[Your objective] Where a picture appears, skip it and copy everything else in the listing exactly.

[Dataset excerpt]
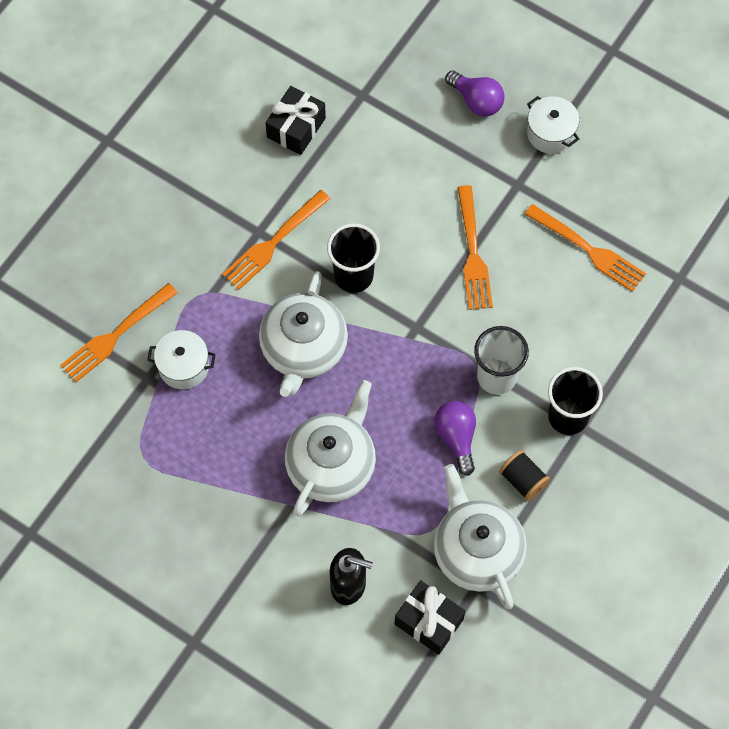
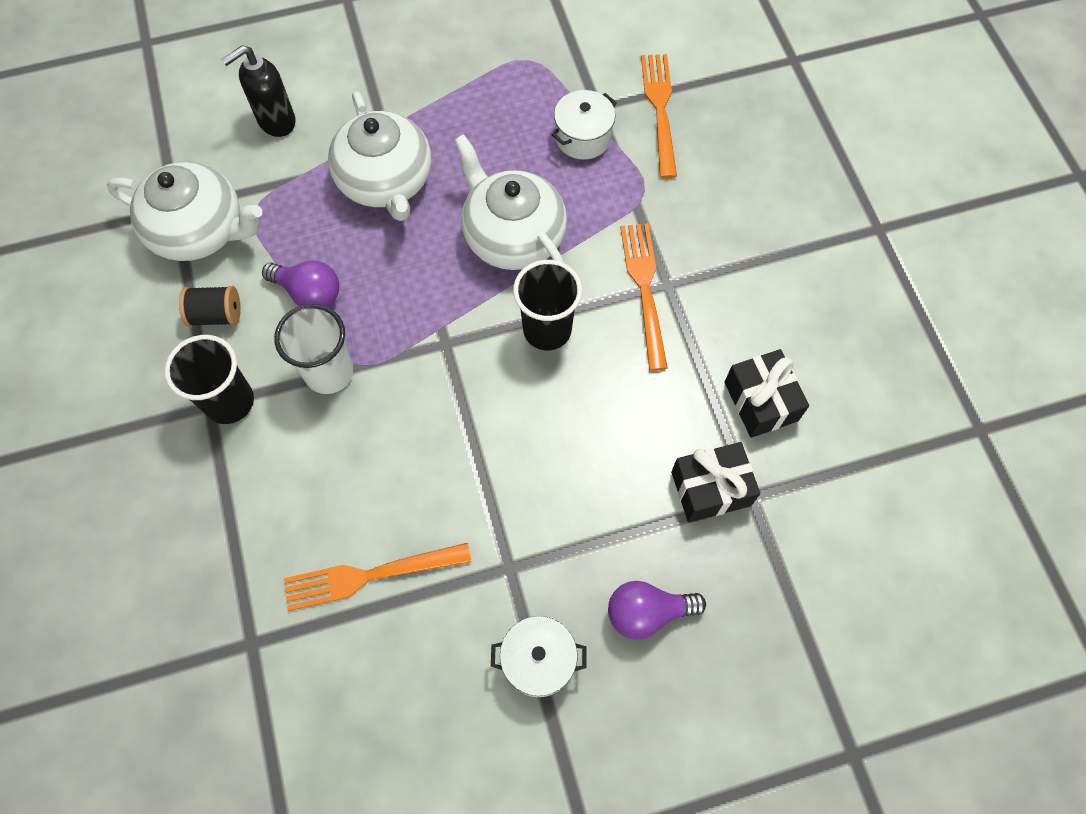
camera: 130 degrees right, 0 degrees up
black gift [395,580,465,655] -> black gift moved to [671,442,760,522]
orange fork [457,185,493,310] -> none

[Response]
camera: 130 degrees right, 0 degrees up
black gift [395,580,465,655] -> black gift moved to [671,442,760,522]
orange fork [457,185,493,310] -> none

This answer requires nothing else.